Revise the listing below by replacing each "record player" with "turntable" and changing nothing else. Leave the pictures out of your version.

::::::

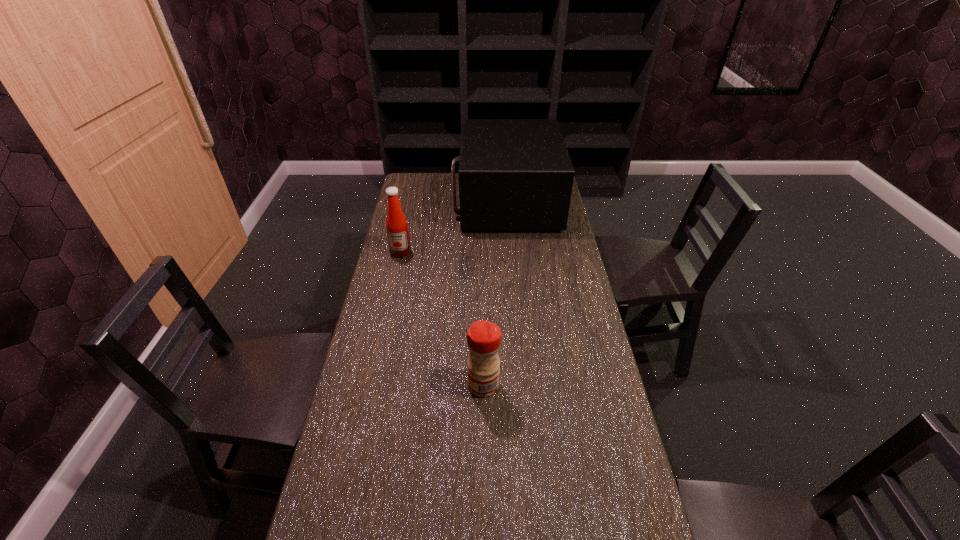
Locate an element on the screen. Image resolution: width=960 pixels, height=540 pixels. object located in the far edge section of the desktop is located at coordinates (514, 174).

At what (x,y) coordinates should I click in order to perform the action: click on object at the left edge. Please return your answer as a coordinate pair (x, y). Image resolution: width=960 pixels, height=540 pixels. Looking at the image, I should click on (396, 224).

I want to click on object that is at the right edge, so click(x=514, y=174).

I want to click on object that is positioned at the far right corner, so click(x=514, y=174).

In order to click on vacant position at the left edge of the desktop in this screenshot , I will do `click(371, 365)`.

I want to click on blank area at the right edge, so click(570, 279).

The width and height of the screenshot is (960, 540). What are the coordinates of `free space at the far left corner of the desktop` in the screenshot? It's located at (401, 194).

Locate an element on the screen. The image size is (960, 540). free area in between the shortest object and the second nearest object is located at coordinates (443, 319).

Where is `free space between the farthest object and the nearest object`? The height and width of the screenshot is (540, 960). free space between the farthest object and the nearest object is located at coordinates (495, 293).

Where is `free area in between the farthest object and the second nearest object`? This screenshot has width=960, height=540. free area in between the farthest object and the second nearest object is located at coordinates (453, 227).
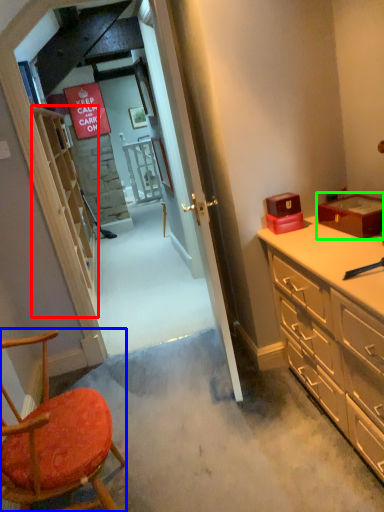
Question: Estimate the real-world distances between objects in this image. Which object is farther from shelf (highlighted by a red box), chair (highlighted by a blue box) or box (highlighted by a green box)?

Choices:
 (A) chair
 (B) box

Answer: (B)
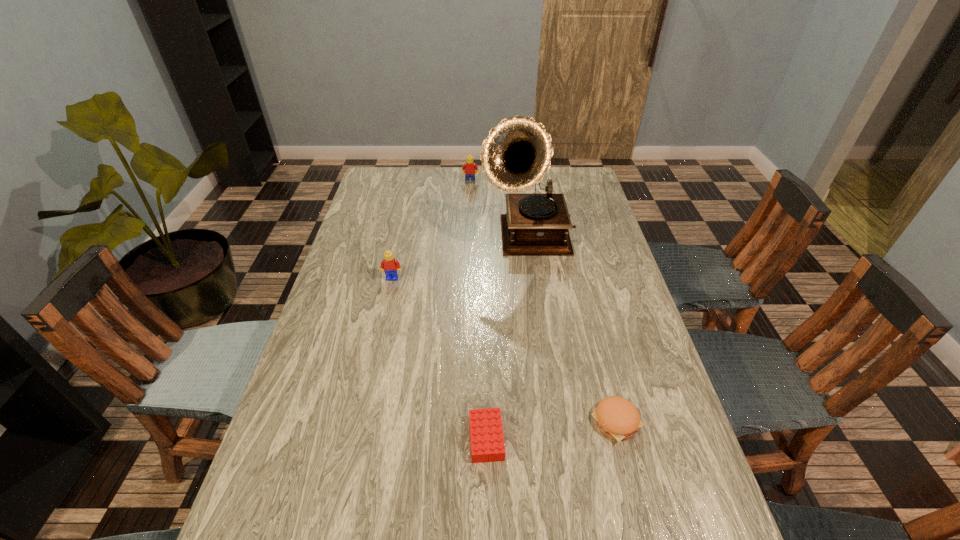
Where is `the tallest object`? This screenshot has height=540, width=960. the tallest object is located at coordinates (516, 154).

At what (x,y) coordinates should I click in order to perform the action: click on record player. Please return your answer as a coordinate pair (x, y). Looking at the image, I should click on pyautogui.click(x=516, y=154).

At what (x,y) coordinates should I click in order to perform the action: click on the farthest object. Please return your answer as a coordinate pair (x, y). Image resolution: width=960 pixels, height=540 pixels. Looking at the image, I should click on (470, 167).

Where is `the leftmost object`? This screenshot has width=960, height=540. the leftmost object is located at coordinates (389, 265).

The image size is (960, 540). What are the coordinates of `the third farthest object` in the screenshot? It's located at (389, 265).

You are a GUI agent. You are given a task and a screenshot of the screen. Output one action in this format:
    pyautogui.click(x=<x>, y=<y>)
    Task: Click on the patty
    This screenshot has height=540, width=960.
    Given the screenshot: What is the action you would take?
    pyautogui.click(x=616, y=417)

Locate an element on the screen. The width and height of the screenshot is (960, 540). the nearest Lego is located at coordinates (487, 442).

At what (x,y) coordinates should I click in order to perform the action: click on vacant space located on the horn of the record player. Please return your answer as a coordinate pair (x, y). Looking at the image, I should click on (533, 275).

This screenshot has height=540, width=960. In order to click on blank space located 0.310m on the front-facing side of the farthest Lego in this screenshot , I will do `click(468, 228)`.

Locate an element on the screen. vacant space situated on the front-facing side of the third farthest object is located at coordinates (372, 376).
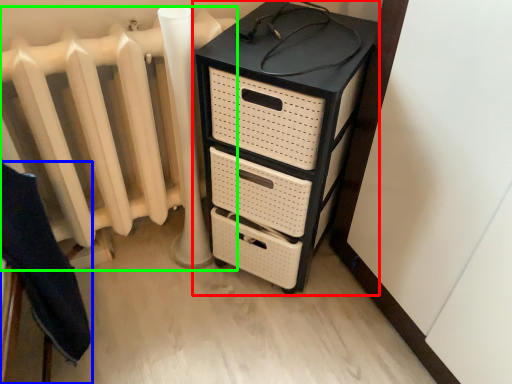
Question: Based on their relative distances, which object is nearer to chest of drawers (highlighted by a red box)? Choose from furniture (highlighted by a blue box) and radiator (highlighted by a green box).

::::::

#### [PROBLEM SOLUTION]
Locate an element on the screen. Image resolution: width=960 pixels, height=540 pixels. object located in the far edge section of the desktop is located at coordinates (514, 174).

At what (x,y) coordinates should I click in order to perform the action: click on object at the left edge. Please return your answer as a coordinate pair (x, y). Image resolution: width=960 pixels, height=540 pixels. Looking at the image, I should click on (396, 224).

I want to click on object that is at the right edge, so click(x=514, y=174).

I want to click on object that is positioned at the far right corner, so click(x=514, y=174).

In order to click on vacant position at the left edge of the desktop in this screenshot , I will do `click(371, 365)`.

I want to click on blank area at the right edge, so click(570, 279).

The width and height of the screenshot is (960, 540). What are the coordinates of `free space at the far left corner of the desktop` in the screenshot? It's located at (401, 194).

Locate an element on the screen. The image size is (960, 540). free area in between the shortest object and the second nearest object is located at coordinates (443, 319).

Where is `free space between the farthest object and the nearest object`? The height and width of the screenshot is (540, 960). free space between the farthest object and the nearest object is located at coordinates (495, 293).

Where is `free area in between the farthest object and the second nearest object`? This screenshot has width=960, height=540. free area in between the farthest object and the second nearest object is located at coordinates (453, 227).
Question: Estimate the real-world distances between objects in this image. Which object is farther from shelf (highlighted by a red box), chair (highlighted by a blue box) or box (highlighted by a green box)?

Choices:
 (A) chair
 (B) box

Answer: (B)
Where is `the tallest object`? This screenshot has height=540, width=960. the tallest object is located at coordinates (516, 154).

At what (x,y) coordinates should I click in order to perform the action: click on turntable. Please return your answer as a coordinate pair (x, y). Looking at the image, I should click on pyautogui.click(x=516, y=154).

At what (x,y) coordinates should I click in order to perform the action: click on the farthest object. Please return your answer as a coordinate pair (x, y). Image resolution: width=960 pixels, height=540 pixels. Looking at the image, I should click on (470, 167).

Where is `the leftmost object`? This screenshot has width=960, height=540. the leftmost object is located at coordinates (389, 265).

The image size is (960, 540). What are the coordinates of `the third farthest object` in the screenshot? It's located at (389, 265).

You are a GUI agent. You are given a task and a screenshot of the screen. Output one action in this format:
    pyautogui.click(x=<x>, y=<y>)
    Task: Click on the patty
    This screenshot has height=540, width=960.
    Given the screenshot: What is the action you would take?
    pyautogui.click(x=616, y=417)

Locate an element on the screen. The width and height of the screenshot is (960, 540). the nearest Lego is located at coordinates (487, 442).

At what (x,y) coordinates should I click in order to perform the action: click on vacant space located on the horn of the turntable. Please return your answer as a coordinate pair (x, y). Looking at the image, I should click on (533, 275).

This screenshot has height=540, width=960. In order to click on blank space located 0.310m on the front-facing side of the farthest Lego in this screenshot , I will do `click(468, 228)`.

Locate an element on the screen. vacant space situated on the front-facing side of the third farthest object is located at coordinates (372, 376).
Question: Based on their relative distances, which object is nearer to chest of drawers (highlighted by a red box)? Choose from furniture (highlighted by a blue box) and radiator (highlighted by a green box).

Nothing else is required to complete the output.